**Exercise aim:**
Go to the line below containing "camera: 90 degrees right, 5 degrees up" and print exactly from there through the line containing "(642, 271) = (361, 399): none -> pink key", both included. Print nothing else.

**Records provided:**
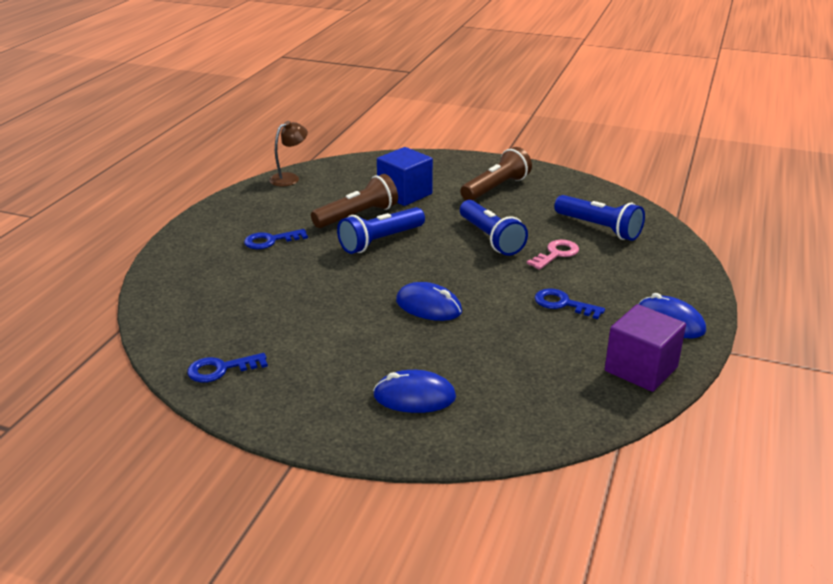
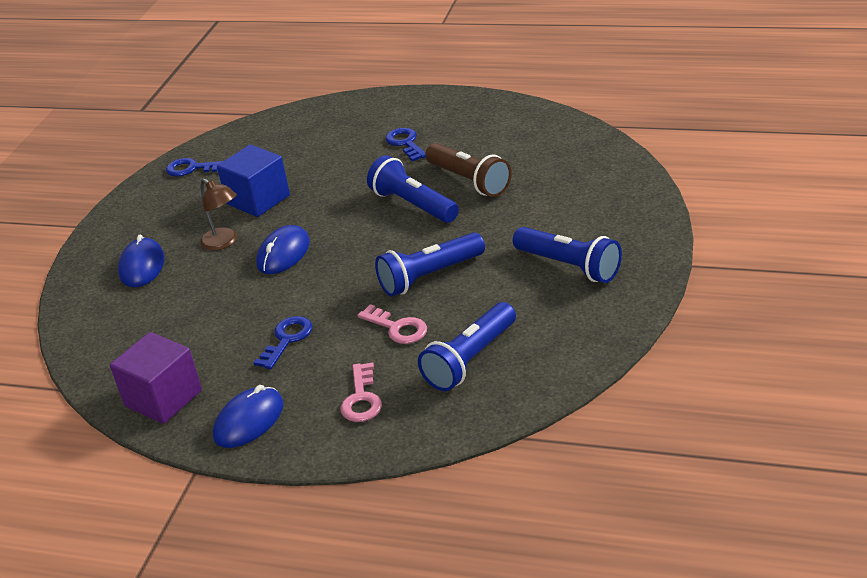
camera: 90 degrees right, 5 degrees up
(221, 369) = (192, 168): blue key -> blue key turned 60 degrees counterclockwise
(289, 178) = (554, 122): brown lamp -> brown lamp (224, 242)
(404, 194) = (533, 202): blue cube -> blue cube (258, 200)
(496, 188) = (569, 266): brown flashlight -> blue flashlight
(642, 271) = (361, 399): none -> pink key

...

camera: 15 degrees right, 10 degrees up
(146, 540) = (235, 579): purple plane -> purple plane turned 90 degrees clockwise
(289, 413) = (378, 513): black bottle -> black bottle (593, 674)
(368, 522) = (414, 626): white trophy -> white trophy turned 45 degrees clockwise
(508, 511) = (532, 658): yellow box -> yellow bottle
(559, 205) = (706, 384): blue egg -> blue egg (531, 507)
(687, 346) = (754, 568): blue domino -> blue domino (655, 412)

**Output for this task:**
camera: 90 degrees right, 5 degrees up
(221, 369) = (192, 168): blue key -> blue key turned 60 degrees counterclockwise
(289, 178) = (554, 122): brown lamp -> brown lamp (224, 242)
(404, 194) = (533, 202): blue cube -> blue cube (258, 200)
(496, 188) = (569, 266): brown flashlight -> blue flashlight
(642, 271) = (361, 399): none -> pink key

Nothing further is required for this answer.